▶ [WHAT TO WORK ON]:
From the line containing "blue glasses: 9 -> 7" through the end of the entries, please repeat every line exactly and nothing more; the pictures do not belong in the copy.

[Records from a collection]
- Opening Delimiter -
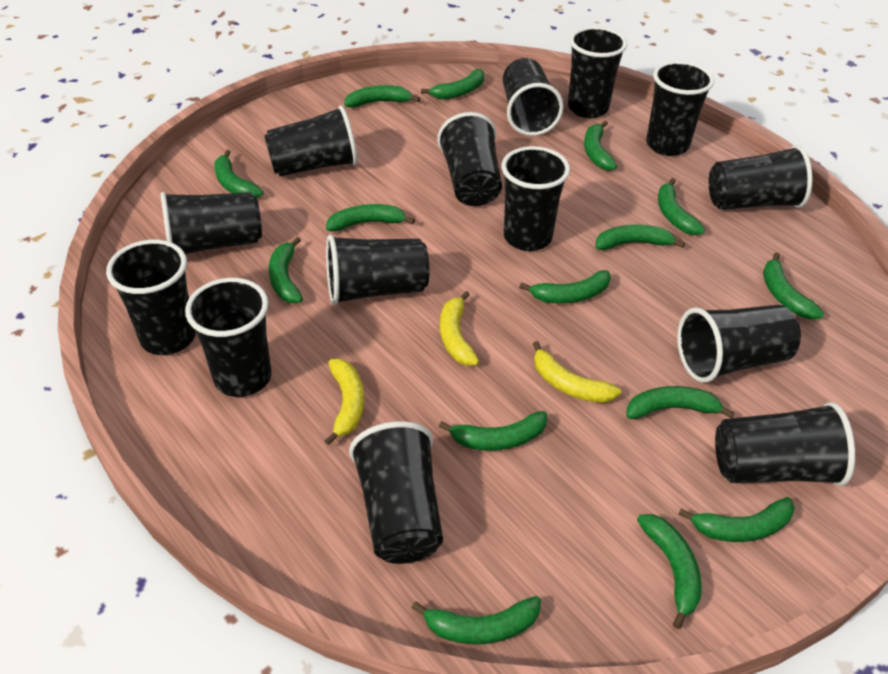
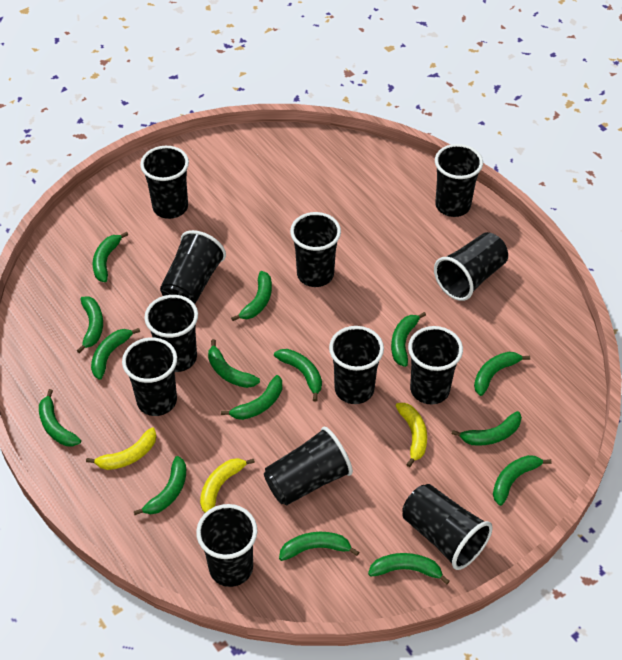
black cup: 14 -> 12

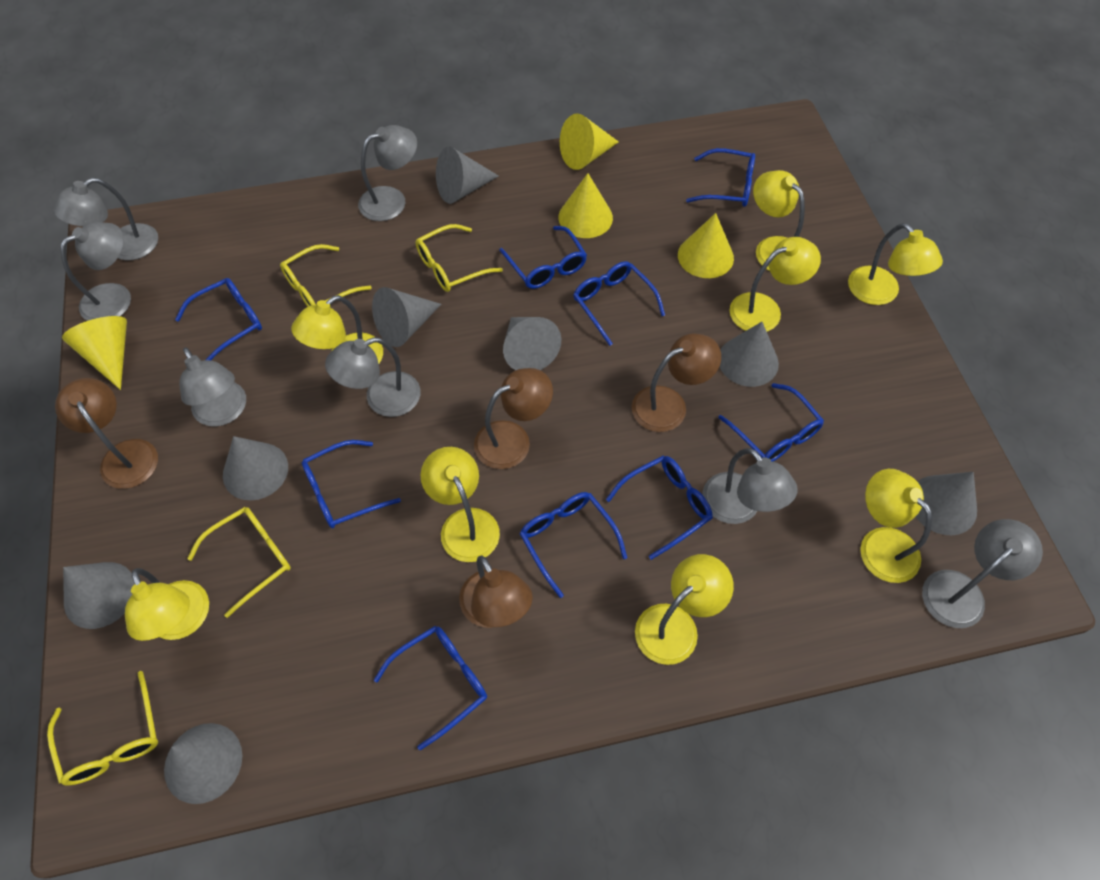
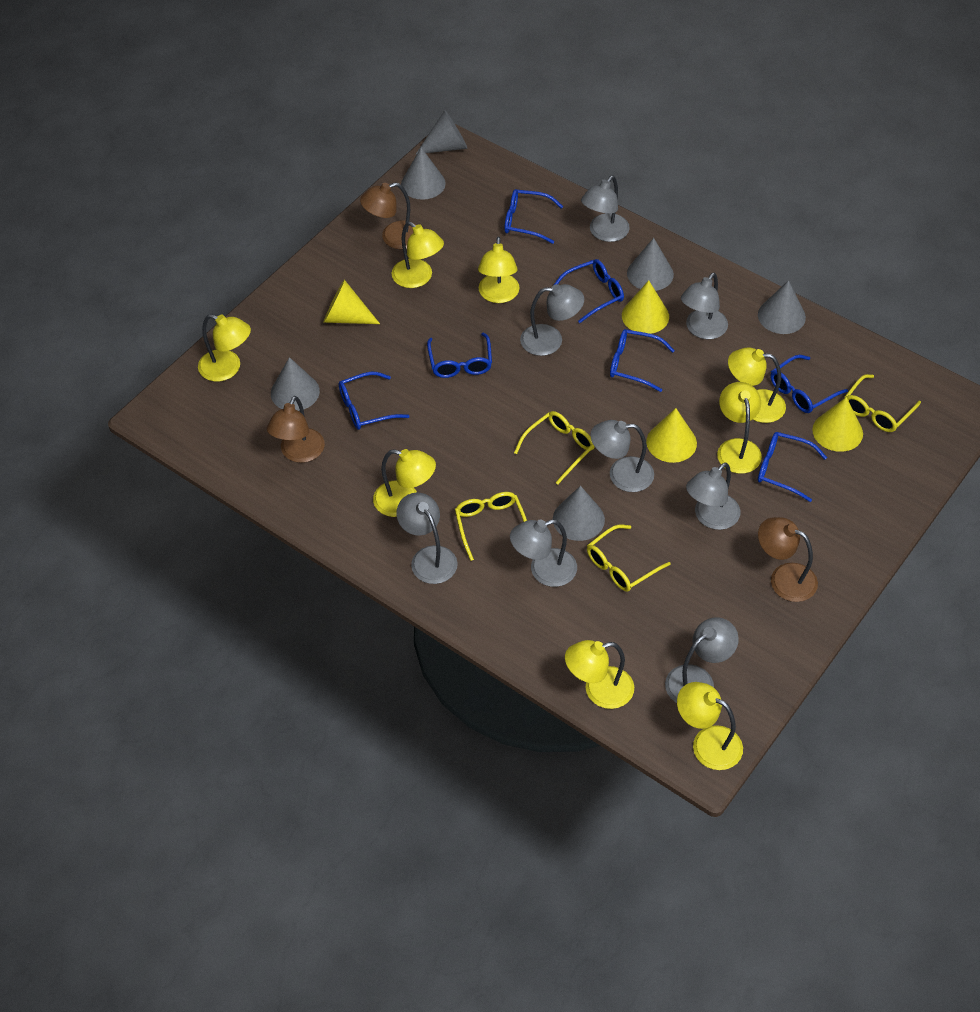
blue glasses: 9 -> 7
brown lamp: 4 -> 3
grey cone: 8 -> 6
grey lamp: 7 -> 8

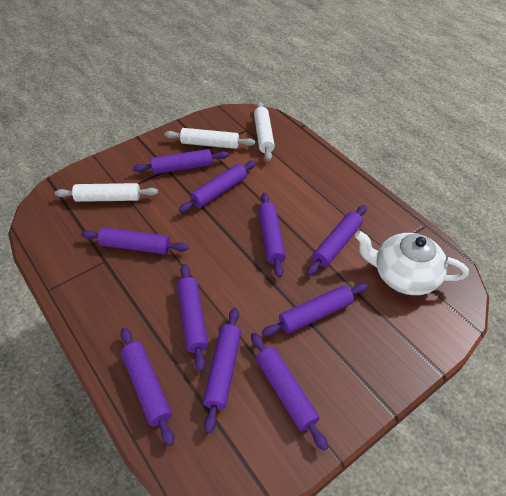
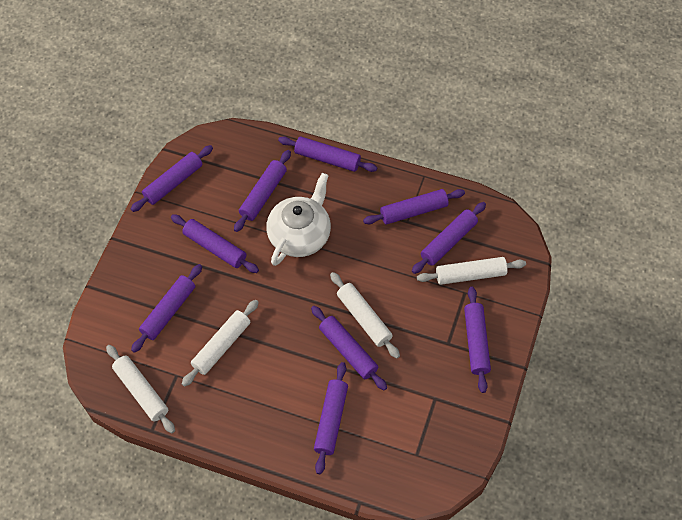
white rolling pin: 3 -> 4

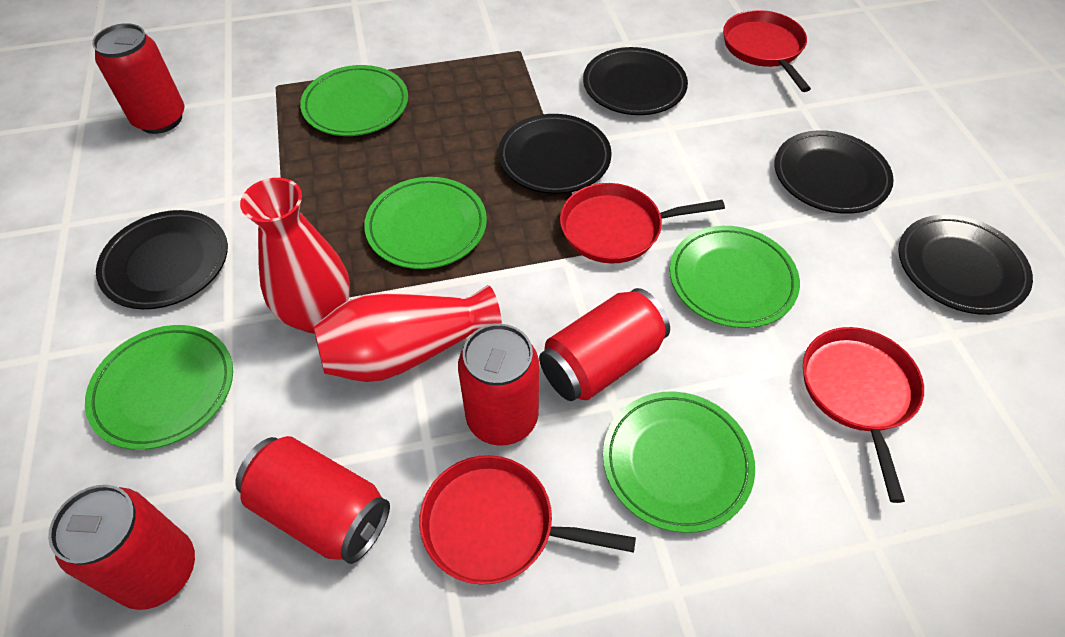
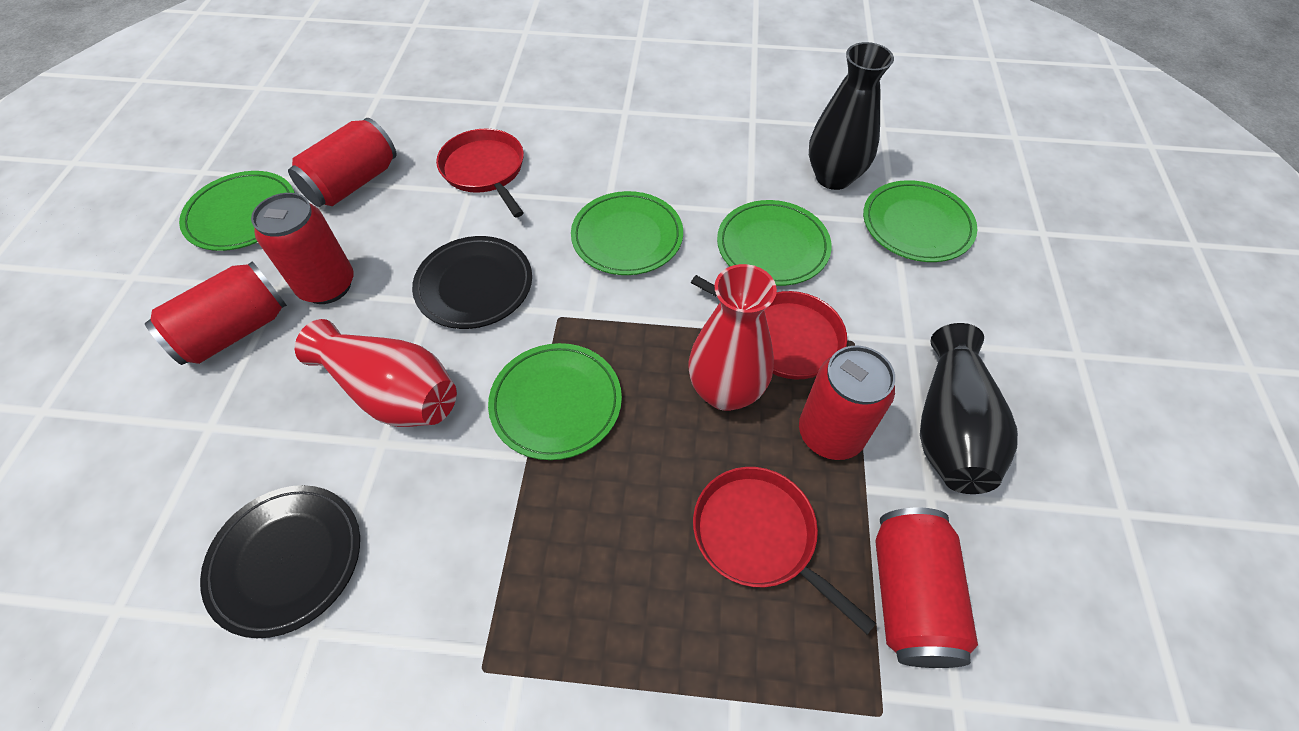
black plate: 5 -> 2
black vase: 0 -> 2
red pan: 4 -> 3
- Closing Delimiter -
▶ [SOLVED EXERCISE]:
blue glasses: 9 -> 7
brown lamp: 4 -> 3
grey cone: 8 -> 6
grey lamp: 7 -> 8

white rolling pin: 3 -> 4

black plate: 5 -> 2
black vase: 0 -> 2
red pan: 4 -> 3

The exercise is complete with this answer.